Your output is to consist only of the line containing "(448, 385) = (437, 302): green" and the lines after it, through the end of the data, reproduced exactly.

(Supplied material)

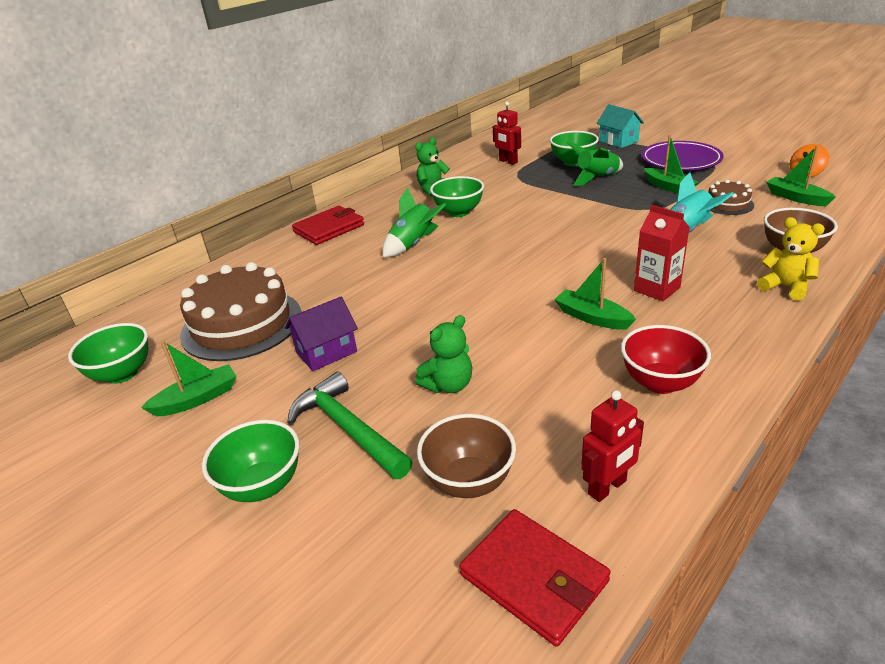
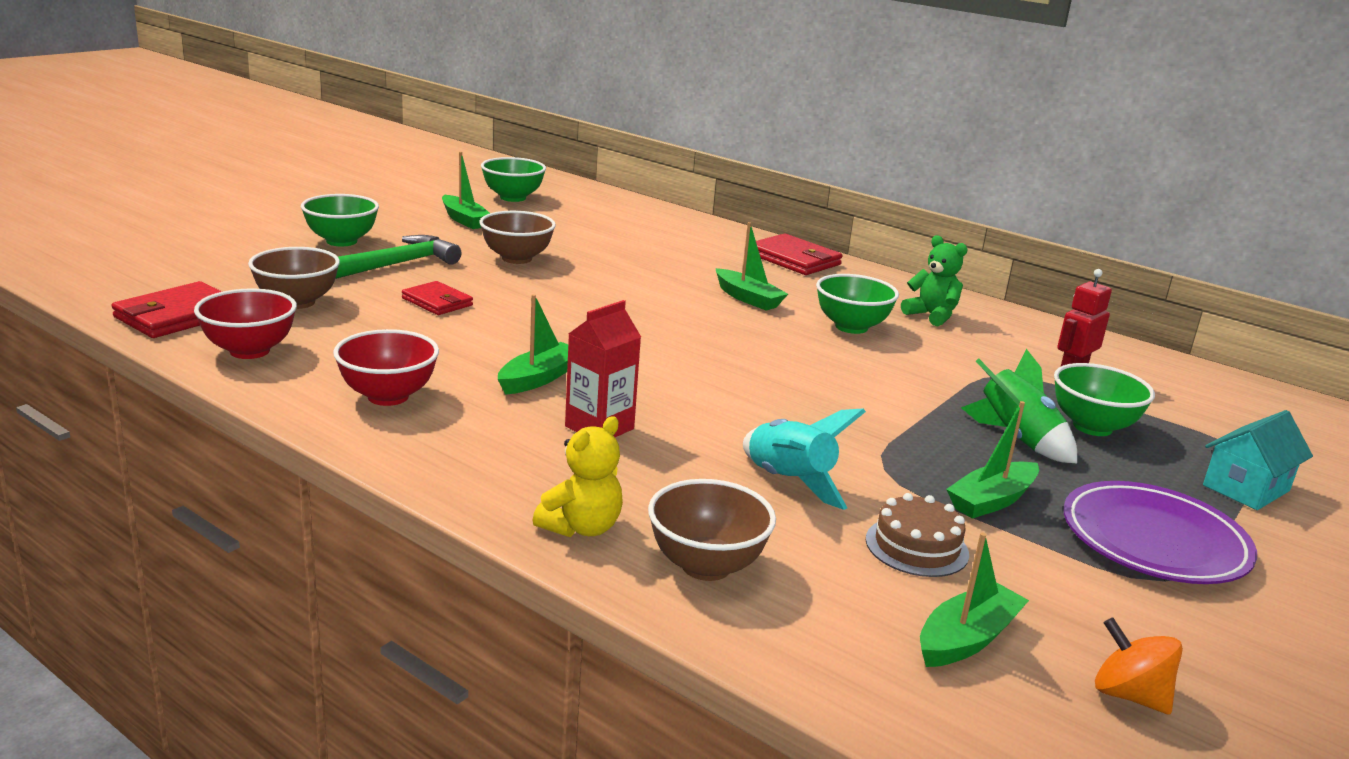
camera: 80 degrees right, 10 degrees down
(242, 324) = (579, 229): brown cake -> none
(326, 352) = (517, 258): purple house -> brown bowl
(413, 244) = (748, 298): green rocket -> green boat
(448, 385) = (437, 302): green teddy bear -> red wallet
(607, 487) = (250, 351): red robot -> red bowl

(End Supplied material)

▶ **Answer to this task**:
(448, 385) = (437, 302): green teddy bear -> red wallet
(607, 487) = (250, 351): red robot -> red bowl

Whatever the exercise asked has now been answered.